Print every one of the following entries again, word for word and in the same order.

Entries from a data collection

....................

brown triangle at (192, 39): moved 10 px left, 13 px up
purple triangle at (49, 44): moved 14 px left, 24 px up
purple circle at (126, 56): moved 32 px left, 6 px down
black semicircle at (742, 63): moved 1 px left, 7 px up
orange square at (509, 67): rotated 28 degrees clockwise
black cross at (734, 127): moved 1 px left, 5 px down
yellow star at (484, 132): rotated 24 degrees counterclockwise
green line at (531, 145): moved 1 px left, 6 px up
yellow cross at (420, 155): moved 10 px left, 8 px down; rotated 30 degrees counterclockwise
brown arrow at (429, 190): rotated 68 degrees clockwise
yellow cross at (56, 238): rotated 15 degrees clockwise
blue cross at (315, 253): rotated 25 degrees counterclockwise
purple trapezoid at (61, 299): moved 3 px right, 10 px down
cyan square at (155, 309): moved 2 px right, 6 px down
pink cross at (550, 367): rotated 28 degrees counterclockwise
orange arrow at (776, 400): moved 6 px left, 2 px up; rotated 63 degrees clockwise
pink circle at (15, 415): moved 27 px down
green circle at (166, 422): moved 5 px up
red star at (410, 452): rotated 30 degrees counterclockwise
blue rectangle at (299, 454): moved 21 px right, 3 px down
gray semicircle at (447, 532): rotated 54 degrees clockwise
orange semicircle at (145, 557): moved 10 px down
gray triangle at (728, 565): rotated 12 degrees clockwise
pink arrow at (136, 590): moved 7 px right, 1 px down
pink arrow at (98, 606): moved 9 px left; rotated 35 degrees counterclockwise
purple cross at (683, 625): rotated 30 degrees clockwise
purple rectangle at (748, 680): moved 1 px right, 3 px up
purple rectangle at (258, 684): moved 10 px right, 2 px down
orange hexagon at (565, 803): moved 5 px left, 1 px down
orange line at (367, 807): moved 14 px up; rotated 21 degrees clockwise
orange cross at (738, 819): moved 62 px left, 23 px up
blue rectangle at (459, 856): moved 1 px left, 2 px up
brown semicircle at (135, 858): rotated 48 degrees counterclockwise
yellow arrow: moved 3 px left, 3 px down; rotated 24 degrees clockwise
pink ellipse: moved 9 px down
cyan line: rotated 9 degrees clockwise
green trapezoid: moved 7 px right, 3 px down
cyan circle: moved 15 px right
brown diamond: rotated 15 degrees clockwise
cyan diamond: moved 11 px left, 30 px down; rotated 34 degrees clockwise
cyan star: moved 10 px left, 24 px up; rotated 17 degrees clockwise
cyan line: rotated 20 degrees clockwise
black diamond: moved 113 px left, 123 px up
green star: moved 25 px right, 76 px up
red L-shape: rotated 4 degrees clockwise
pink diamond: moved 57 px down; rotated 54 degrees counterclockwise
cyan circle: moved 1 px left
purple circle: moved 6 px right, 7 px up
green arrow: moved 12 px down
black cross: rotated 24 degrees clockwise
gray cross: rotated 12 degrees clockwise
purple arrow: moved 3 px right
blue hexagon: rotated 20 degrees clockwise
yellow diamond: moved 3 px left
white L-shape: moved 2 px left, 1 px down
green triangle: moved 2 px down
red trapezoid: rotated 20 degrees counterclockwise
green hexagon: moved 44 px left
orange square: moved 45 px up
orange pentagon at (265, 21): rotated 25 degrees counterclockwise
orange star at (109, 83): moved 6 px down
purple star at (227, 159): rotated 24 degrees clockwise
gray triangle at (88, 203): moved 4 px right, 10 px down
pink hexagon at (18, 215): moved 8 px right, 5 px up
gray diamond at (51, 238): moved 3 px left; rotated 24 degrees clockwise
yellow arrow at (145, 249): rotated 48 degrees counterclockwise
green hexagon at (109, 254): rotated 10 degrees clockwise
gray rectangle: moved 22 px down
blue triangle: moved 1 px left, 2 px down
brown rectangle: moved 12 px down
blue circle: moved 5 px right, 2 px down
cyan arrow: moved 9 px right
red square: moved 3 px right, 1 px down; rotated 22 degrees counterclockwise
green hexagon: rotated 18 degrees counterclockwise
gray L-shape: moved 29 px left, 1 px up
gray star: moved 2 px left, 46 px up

....................

▶ [Worked solution]:
brown triangle at (192, 39): moved 10 px left, 13 px up
purple triangle at (49, 44): moved 14 px left, 24 px up
purple circle at (126, 56): moved 32 px left, 6 px down
black semicircle at (742, 63): moved 1 px left, 7 px up
orange square at (509, 67): rotated 28 degrees clockwise
black cross at (734, 127): moved 1 px left, 5 px down
yellow star at (484, 132): rotated 24 degrees counterclockwise
green line at (531, 145): moved 1 px left, 6 px up
yellow cross at (420, 155): moved 10 px left, 8 px down; rotated 30 degrees counterclockwise
brown arrow at (429, 190): rotated 68 degrees clockwise
yellow cross at (56, 238): rotated 15 degrees clockwise
blue cross at (315, 253): rotated 25 degrees counterclockwise
purple trapezoid at (61, 299): moved 3 px right, 10 px down
cyan square at (155, 309): moved 2 px right, 6 px down
pink cross at (550, 367): rotated 28 degrees counterclockwise
orange arrow at (776, 400): moved 6 px left, 2 px up; rotated 63 degrees clockwise
pink circle at (15, 415): moved 27 px down
green circle at (166, 422): moved 5 px up
red star at (410, 452): rotated 30 degrees counterclockwise
blue rectangle at (299, 454): moved 21 px right, 3 px down
gray semicircle at (447, 532): rotated 54 degrees clockwise
orange semicircle at (145, 557): moved 10 px down
gray triangle at (728, 565): rotated 12 degrees clockwise
pink arrow at (136, 590): moved 7 px right, 1 px down
pink arrow at (98, 606): moved 9 px left; rotated 35 degrees counterclockwise
purple cross at (683, 625): rotated 30 degrees clockwise
purple rectangle at (748, 680): moved 1 px right, 3 px up
purple rectangle at (258, 684): moved 10 px right, 2 px down
orange hexagon at (565, 803): moved 5 px left, 1 px down
orange line at (367, 807): moved 14 px up; rotated 21 degrees clockwise
orange cross at (738, 819): moved 62 px left, 23 px up
blue rectangle at (459, 856): moved 1 px left, 2 px up
brown semicircle at (135, 858): rotated 48 degrees counterclockwise
yellow arrow: moved 3 px left, 3 px down; rotated 24 degrees clockwise
pink ellipse: moved 9 px down
cyan line: rotated 9 degrees clockwise
green trapezoid: moved 7 px right, 3 px down
cyan circle: moved 15 px right
brown diamond: rotated 15 degrees clockwise
cyan diamond: moved 11 px left, 30 px down; rotated 34 degrees clockwise
cyan star: moved 10 px left, 24 px up; rotated 17 degrees clockwise
cyan line: rotated 20 degrees clockwise
black diamond: moved 113 px left, 123 px up
green star: moved 25 px right, 76 px up
red L-shape: rotated 4 degrees clockwise
pink diamond: moved 57 px down; rotated 54 degrees counterclockwise
cyan circle: moved 1 px left
purple circle: moved 6 px right, 7 px up
green arrow: moved 12 px down
black cross: rotated 24 degrees clockwise
gray cross: rotated 12 degrees clockwise
purple arrow: moved 3 px right
blue hexagon: rotated 20 degrees clockwise
yellow diamond: moved 3 px left
white L-shape: moved 2 px left, 1 px down
green triangle: moved 2 px down
red trapezoid: rotated 20 degrees counterclockwise
green hexagon: moved 44 px left
orange square: moved 45 px up
orange pentagon at (265, 21): rotated 25 degrees counterclockwise
orange star at (109, 83): moved 6 px down
purple star at (227, 159): rotated 24 degrees clockwise
gray triangle at (88, 203): moved 4 px right, 10 px down
pink hexagon at (18, 215): moved 8 px right, 5 px up
gray diamond at (51, 238): moved 3 px left; rotated 24 degrees clockwise
yellow arrow at (145, 249): rotated 48 degrees counterclockwise
green hexagon at (109, 254): rotated 10 degrees clockwise
gray rectangle: moved 22 px down
blue triangle: moved 1 px left, 2 px down
brown rectangle: moved 12 px down
blue circle: moved 5 px right, 2 px down
cyan arrow: moved 9 px right
red square: moved 3 px right, 1 px down; rotated 22 degrees counterclockwise
green hexagon: rotated 18 degrees counterclockwise
gray L-shape: moved 29 px left, 1 px up
gray star: moved 2 px left, 46 px up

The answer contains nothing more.